Task objective
Pictures aside, the data must be reproduced exactly.

Source data
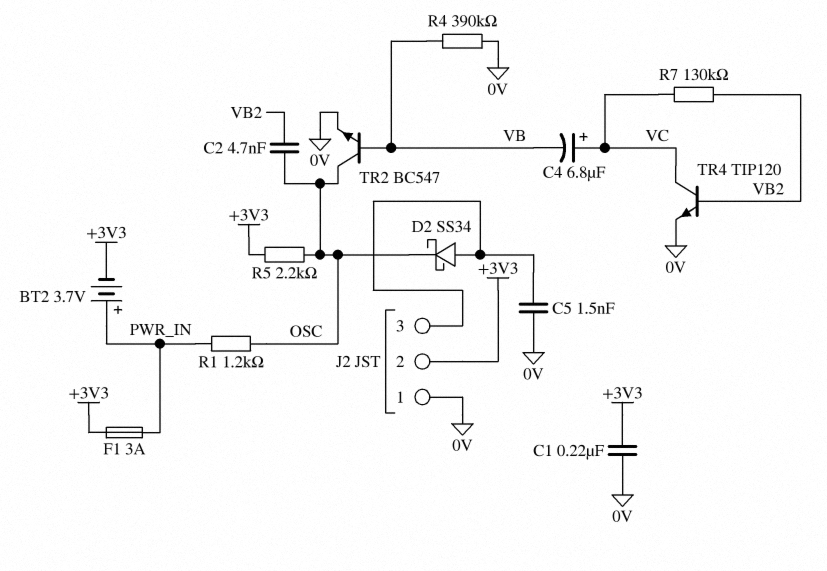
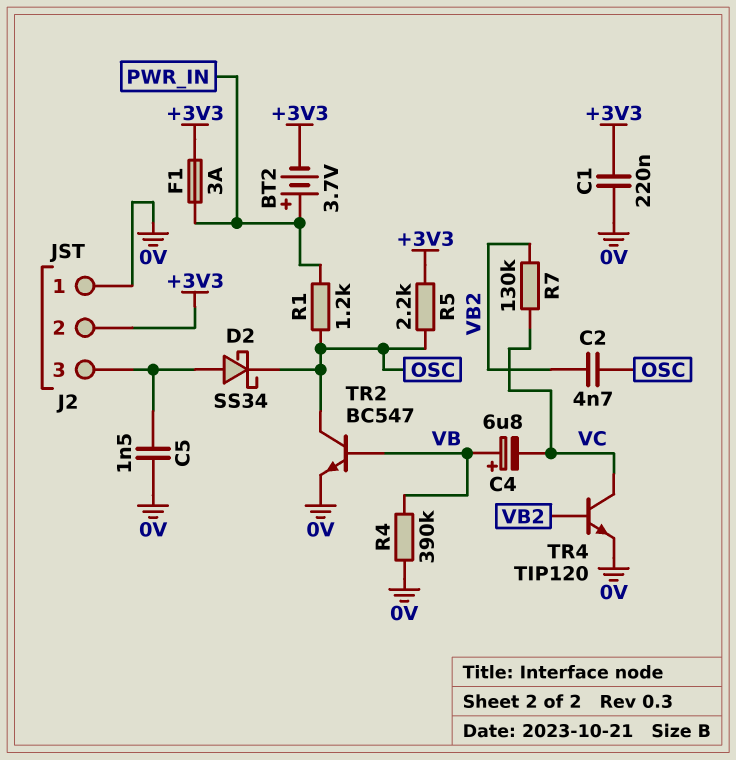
C4: 6.8uF (plus VC, minus VB) -> 6.8uF (plus VB, minus VC)

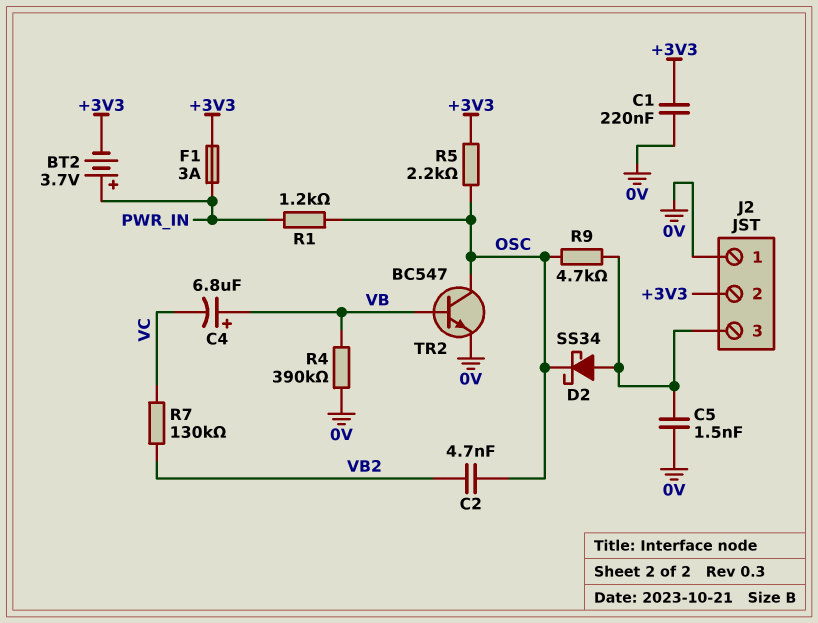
R9: none -> 4.7k (J2/3, OSC)
TR4: NPN TIP120 (B VB2, C VC, E 0V) -> none

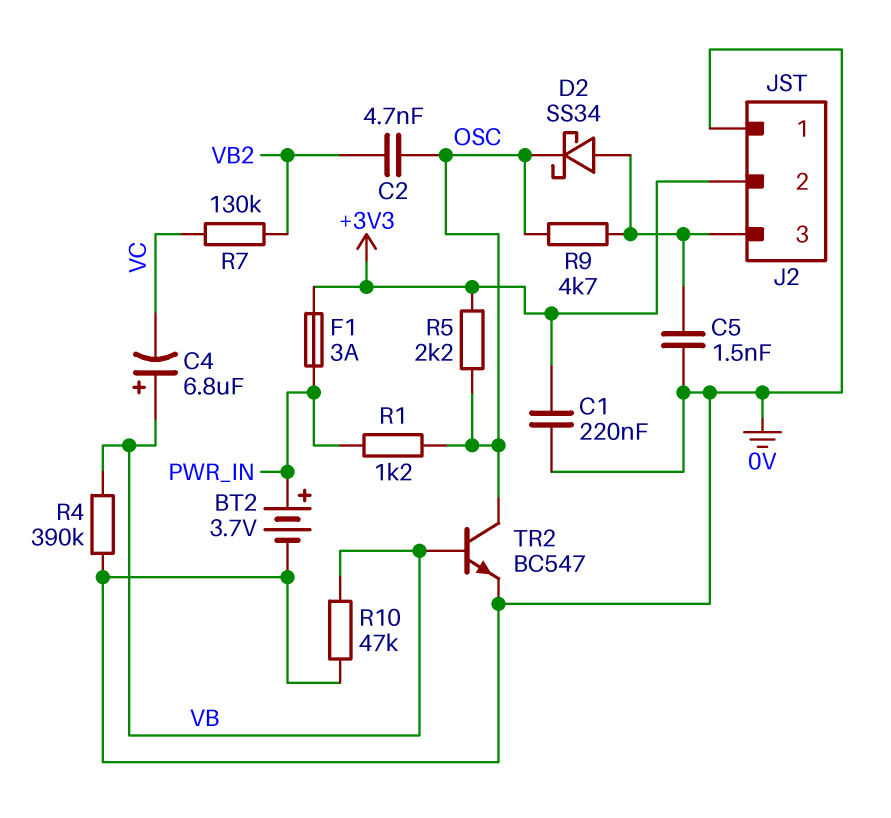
BT2: 3.7V (plus PWR_IN, minus +3V3) -> 3.7V (plus PWR_IN, minus 0V)
R10: none -> 47k (0V, VB)

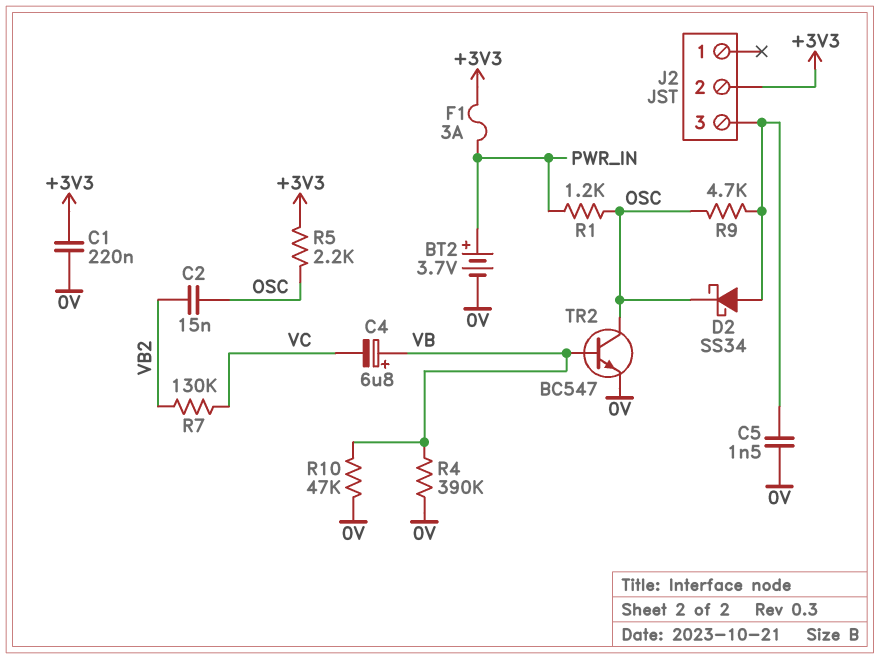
C2: 4.7nF (OSC, VB2) -> 15nF (OSC, VB2)
J2 pin 1: 0V -> none

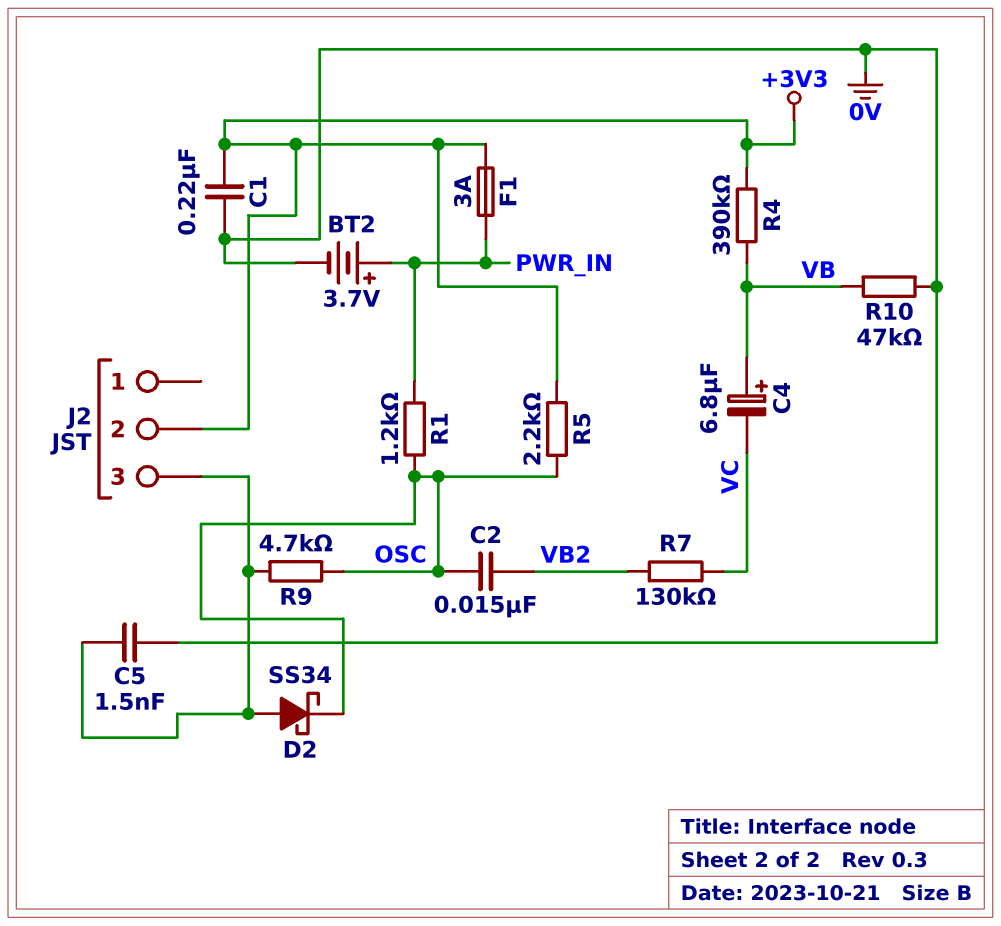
R4: 390k (0V, VB) -> 390k (+3V3, VB)
TR2: NPN BC547 (B VB, C OSC, E 0V) -> none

Answer for this exercise
C4: 6.8uF (plus VC, minus VB) -> 6.8uF (plus VB, minus VC)

R9: none -> 4.7k (J2/3, OSC)
TR4: NPN TIP120 (B VB2, C VC, E 0V) -> none

BT2: 3.7V (plus PWR_IN, minus +3V3) -> 3.7V (plus PWR_IN, minus 0V)
R10: none -> 47k (0V, VB)

C2: 4.7nF (OSC, VB2) -> 15nF (OSC, VB2)
J2 pin 1: 0V -> none

R4: 390k (0V, VB) -> 390k (+3V3, VB)
TR2: NPN BC547 (B VB, C OSC, E 0V) -> none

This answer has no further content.